* [Provided material]:
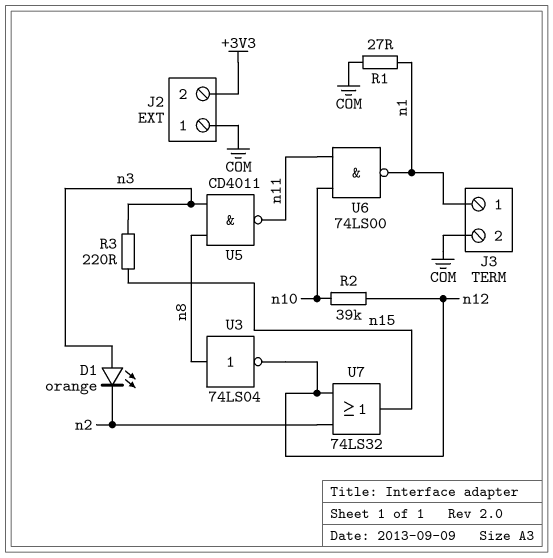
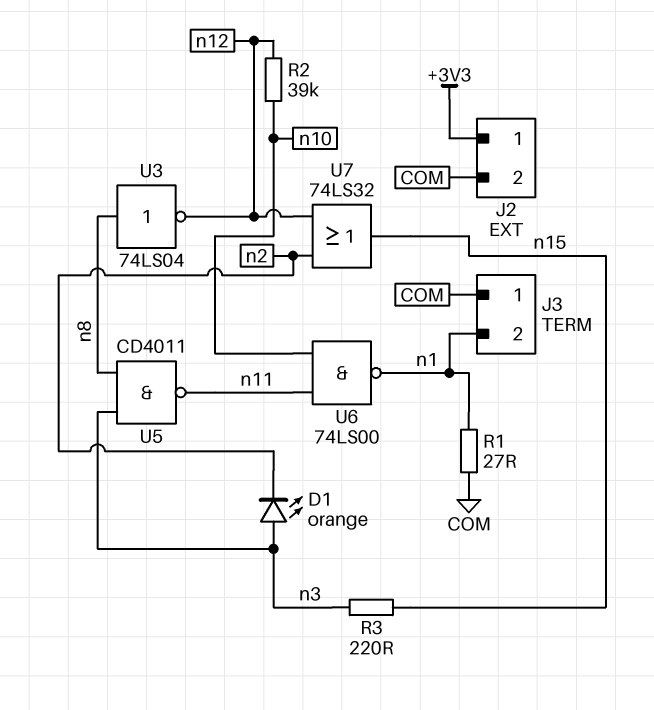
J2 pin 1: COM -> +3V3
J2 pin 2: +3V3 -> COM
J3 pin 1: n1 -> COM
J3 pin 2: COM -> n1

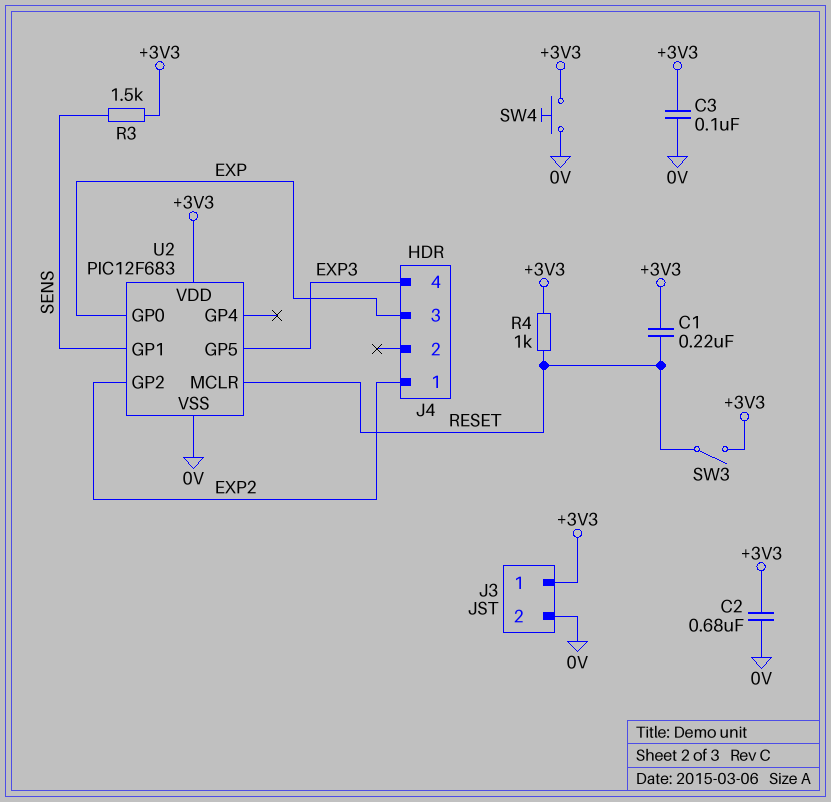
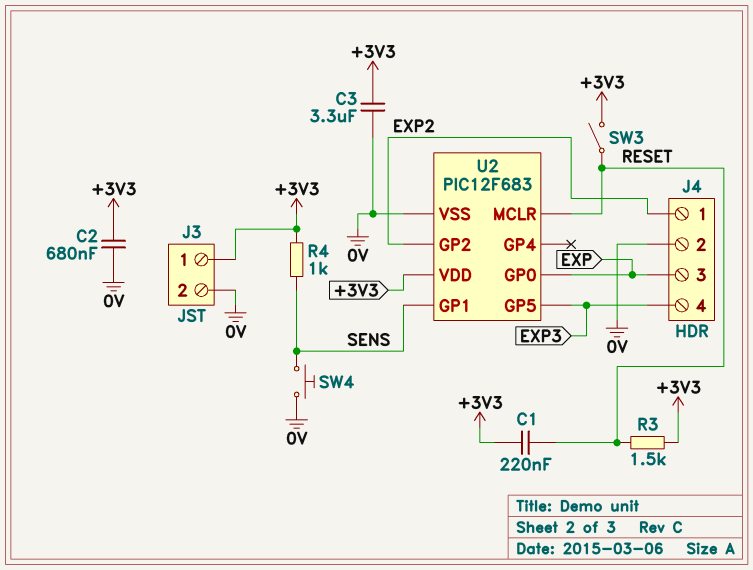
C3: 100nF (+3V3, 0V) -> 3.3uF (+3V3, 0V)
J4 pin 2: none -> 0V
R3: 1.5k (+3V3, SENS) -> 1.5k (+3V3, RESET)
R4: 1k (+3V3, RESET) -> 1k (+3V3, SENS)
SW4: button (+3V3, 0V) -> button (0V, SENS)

* [Task objective]: In the listing above, find each line with the word "SENS" and copy it.

* [Task solution]:
R3: 1.5k (+3V3, SENS) -> 1.5k (+3V3, RESET)
R4: 1k (+3V3, RESET) -> 1k (+3V3, SENS)
SW4: button (+3V3, 0V) -> button (0V, SENS)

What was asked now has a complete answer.